• **Exercise directions**:
Produce word for word the lines of the data below running from the one that has "booth: (1594, 607)" to the one that has "trolley: (270, 725) -> (778, 205), turned -90", inclusive, and no others.

• **Record extracts**:
---+---

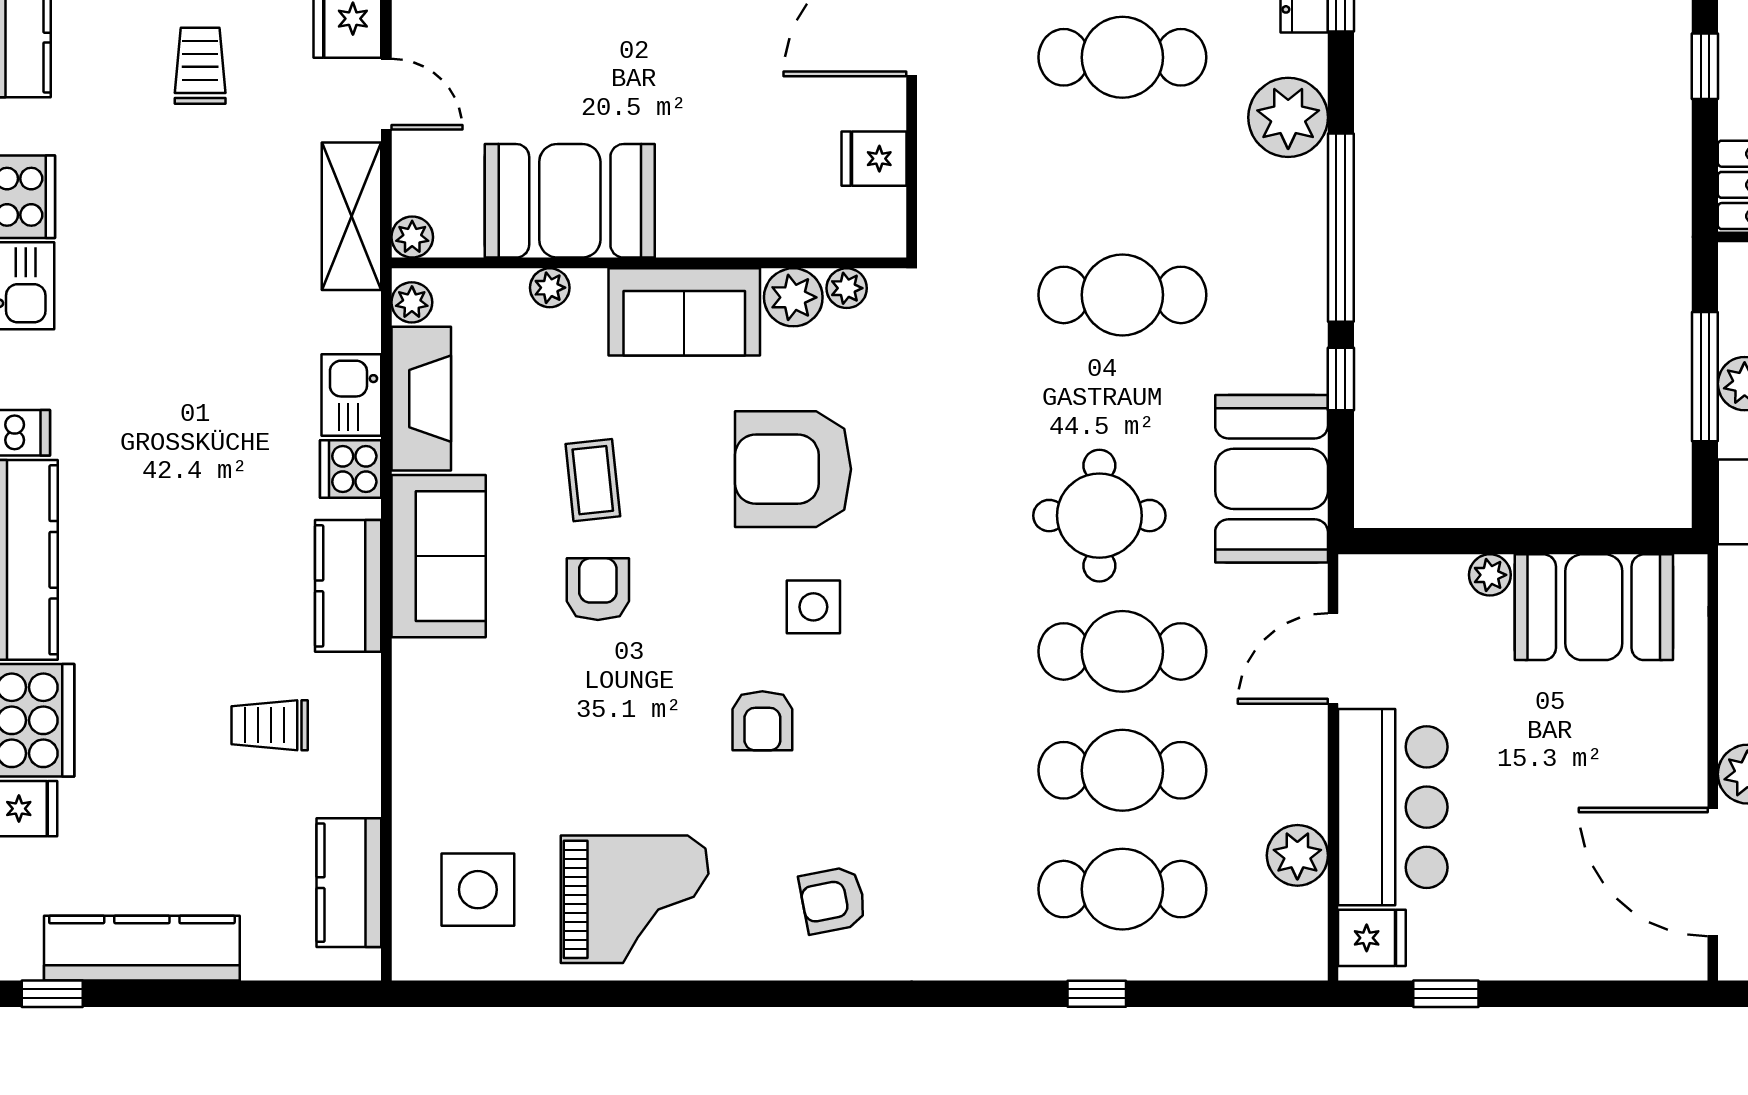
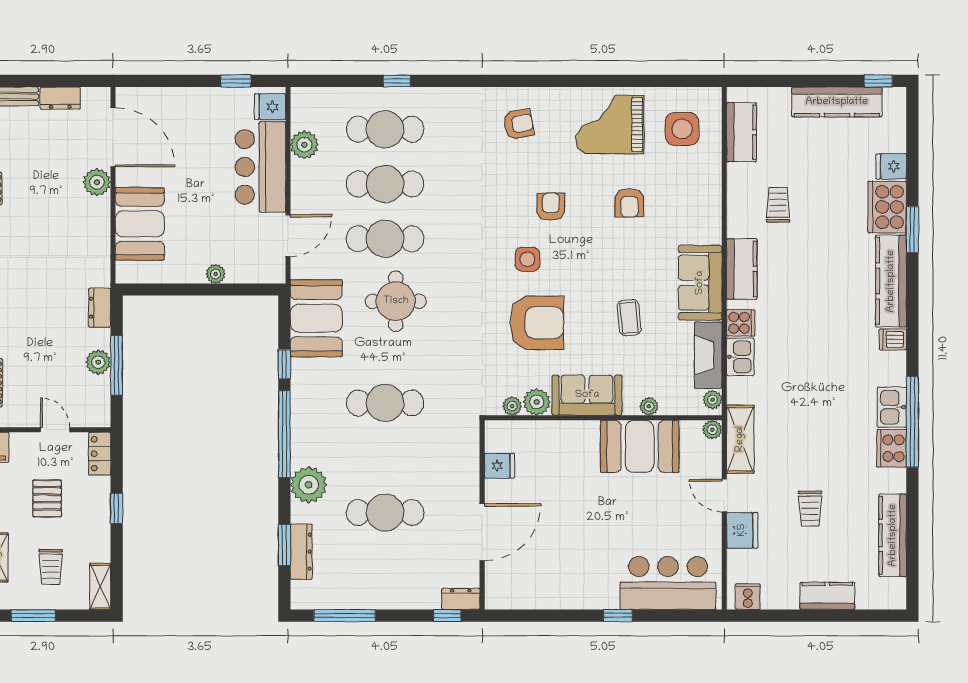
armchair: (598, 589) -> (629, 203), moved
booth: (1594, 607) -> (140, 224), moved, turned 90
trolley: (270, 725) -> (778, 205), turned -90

---+---

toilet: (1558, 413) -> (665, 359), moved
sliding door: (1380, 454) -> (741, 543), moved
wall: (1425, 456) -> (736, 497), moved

---+---

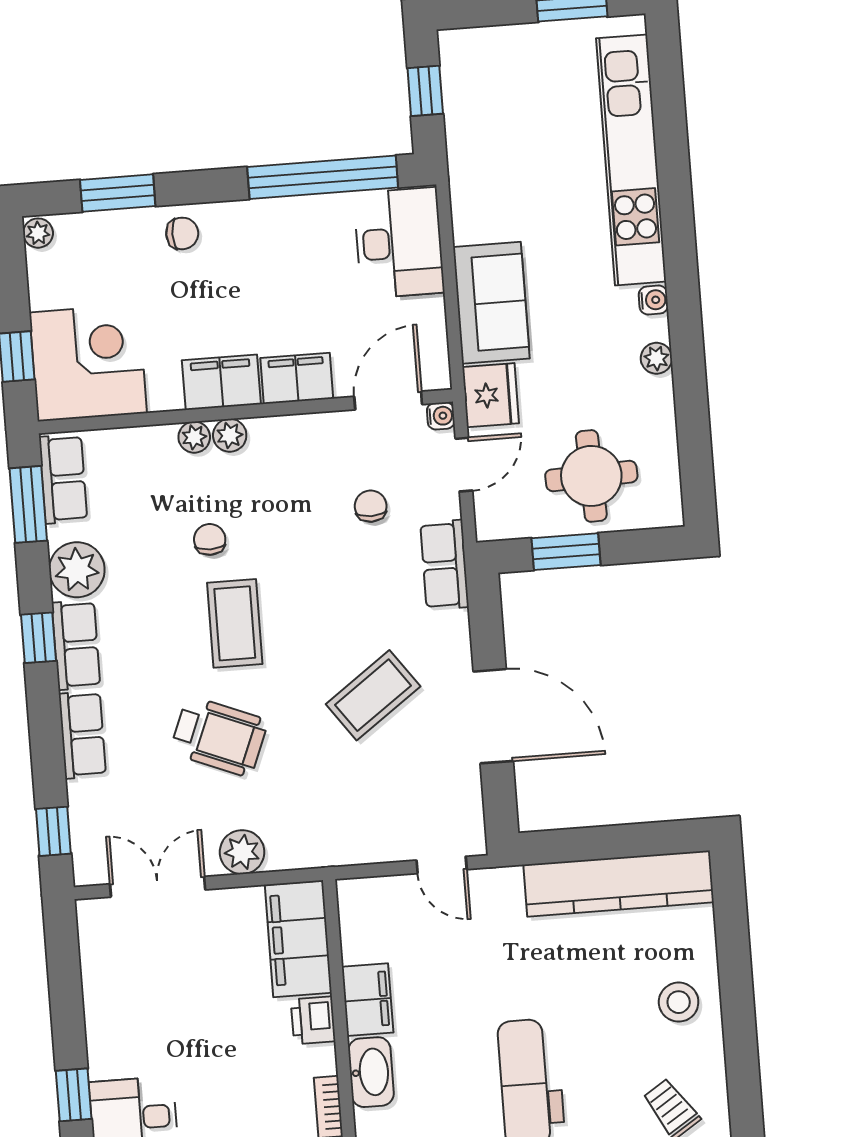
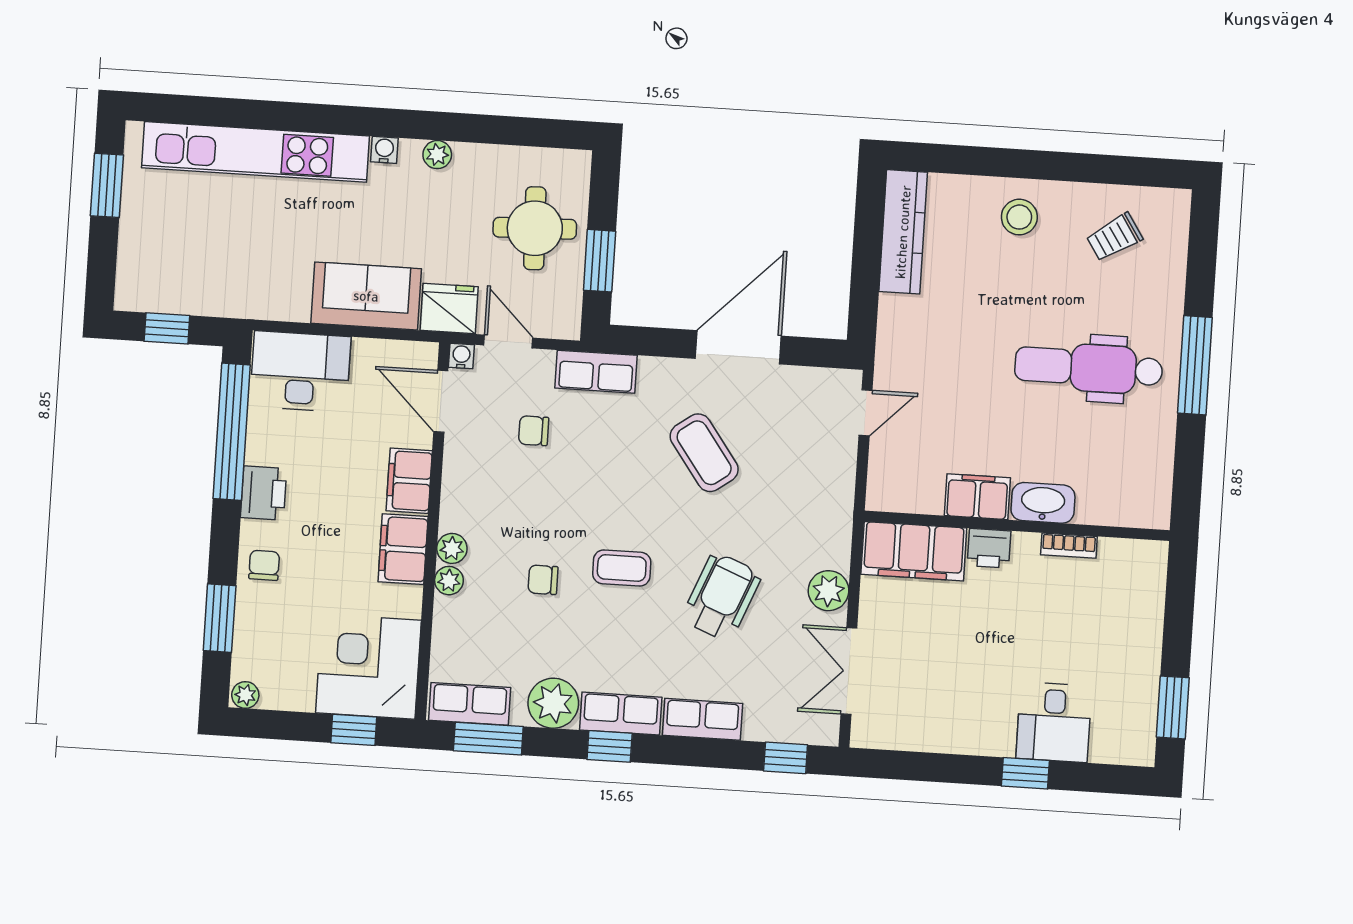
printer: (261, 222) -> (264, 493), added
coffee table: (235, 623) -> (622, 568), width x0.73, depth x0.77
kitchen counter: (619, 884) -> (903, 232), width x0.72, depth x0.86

---+---

• **Written reply**:
booth: (1594, 607) -> (140, 224), moved, turned 90
trolley: (270, 725) -> (778, 205), turned -90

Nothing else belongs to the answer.